● WORK ITEM:
Omit the images. Restate all of the records word for word.

● EXERCISE MATERIALS:
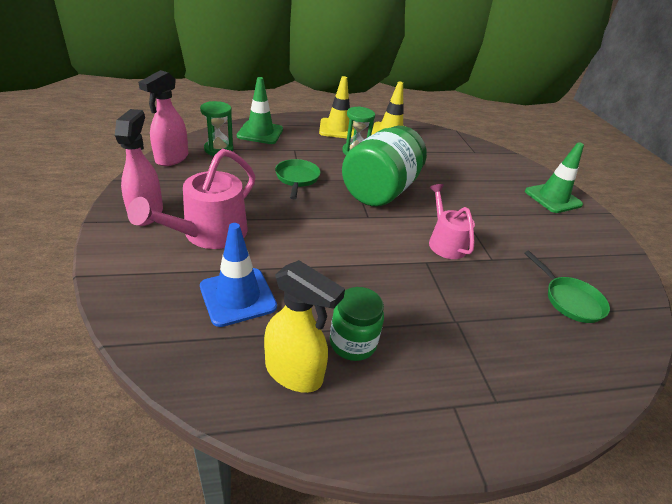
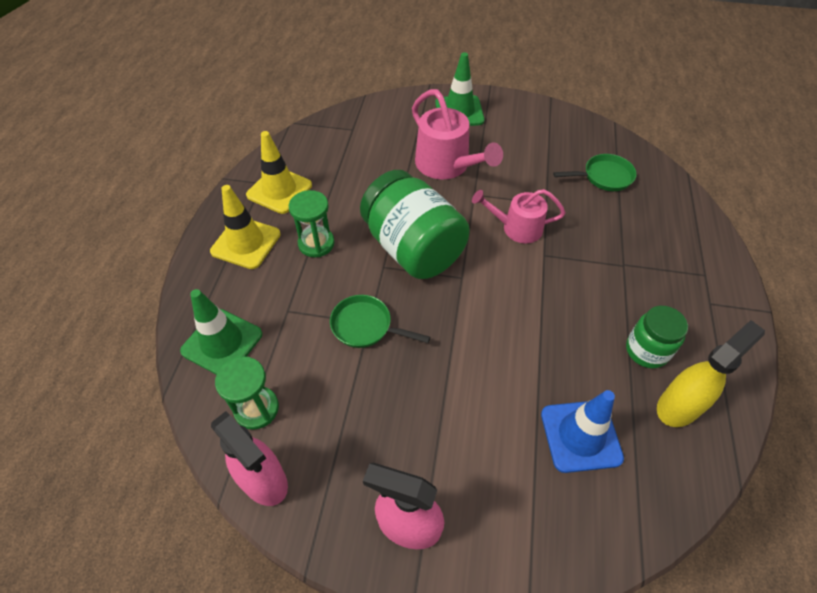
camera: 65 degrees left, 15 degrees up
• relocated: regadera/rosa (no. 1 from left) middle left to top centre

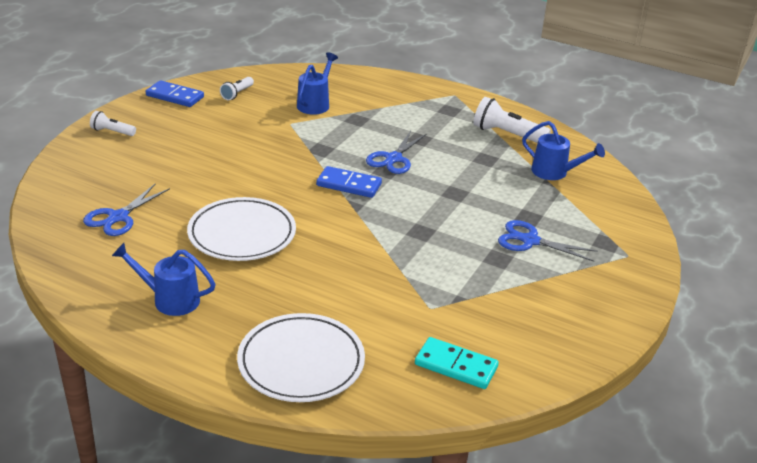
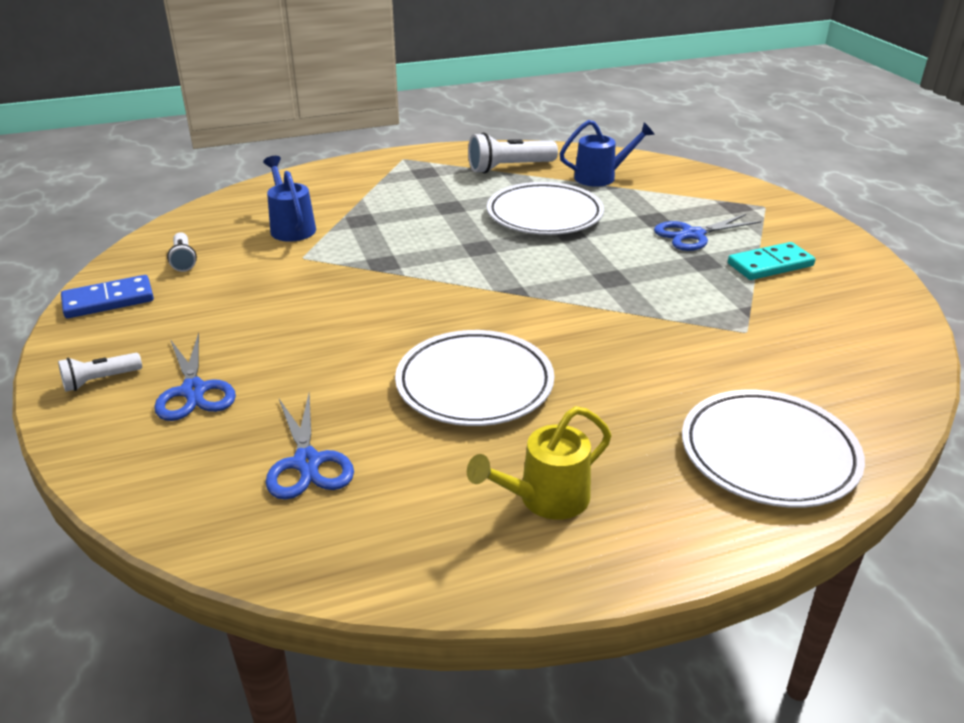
camera: 45 degrees left, 0 degrees up
• missing: ficha de dominó/azul (no. 2 from left) centre
• appeared: plato/blanco (no. 2 from left) top centre
• relocated: tijeras/azul (no. 2 from left in the first image) top centre to tijeras/azul (no. 1 from left) middle left
• relocated: ficha de dominó/turquesa bottom centre to middle right
• colour: regadera/azul (no. 1 from left) middle left to regadera/amarillo centre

● RESPONSE AREA:
camera: 65 degrees left, 15 degrees up
• relocated: regadera/rosa (no. 1 from left) middle left to top centre

camera: 45 degrees left, 0 degrees up
• missing: ficha de dominó/azul (no. 2 from left) centre
• appeared: plato/blanco (no. 2 from left) top centre
• relocated: tijeras/azul (no. 2 from left in the first image) top centre to tijeras/azul (no. 1 from left) middle left
• relocated: ficha de dominó/turquesa bottom centre to middle right
• colour: regadera/azul (no. 1 from left) middle left to regadera/amarillo centre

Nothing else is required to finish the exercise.